Everything in the data gets repeated exactly, except for the pictures.

### Collected material
━━━━

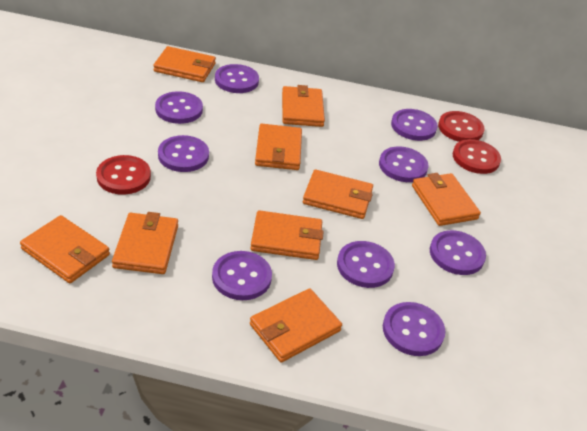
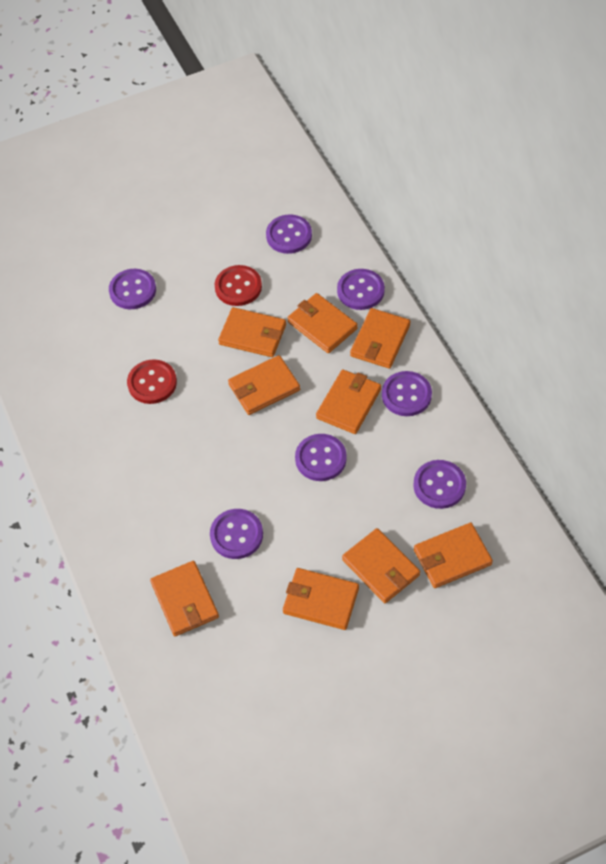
purple button: 9 -> 7
red button: 3 -> 2

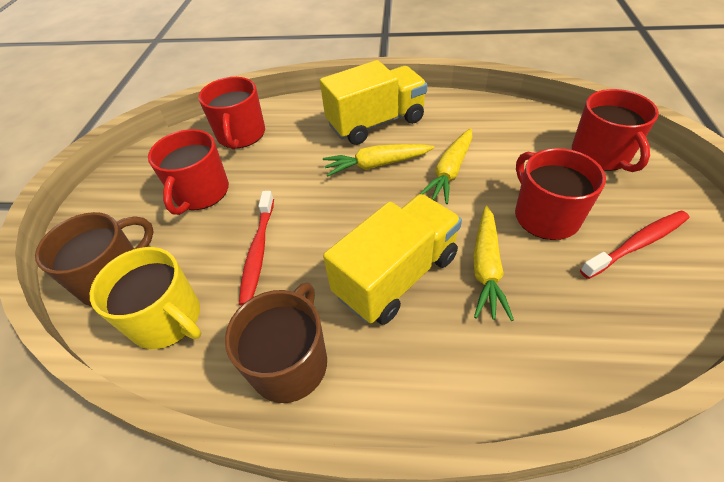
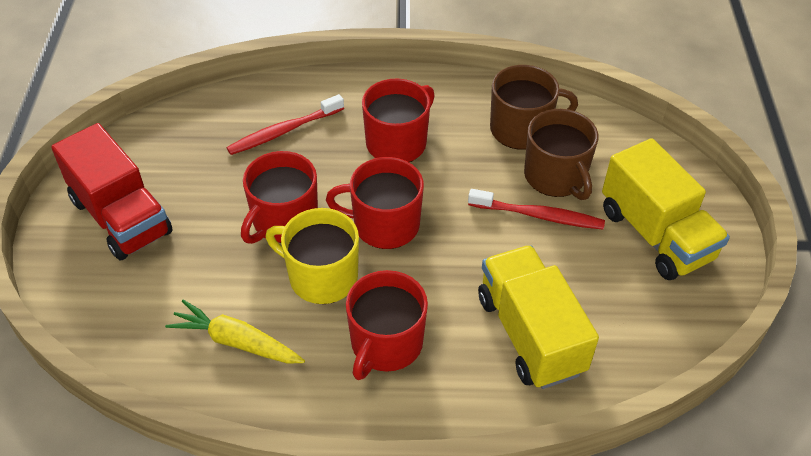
red truck: 0 -> 1
yellow carrot: 3 -> 1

━━━━

### Response
purple button: 9 -> 7
red button: 3 -> 2

red truck: 0 -> 1
yellow carrot: 3 -> 1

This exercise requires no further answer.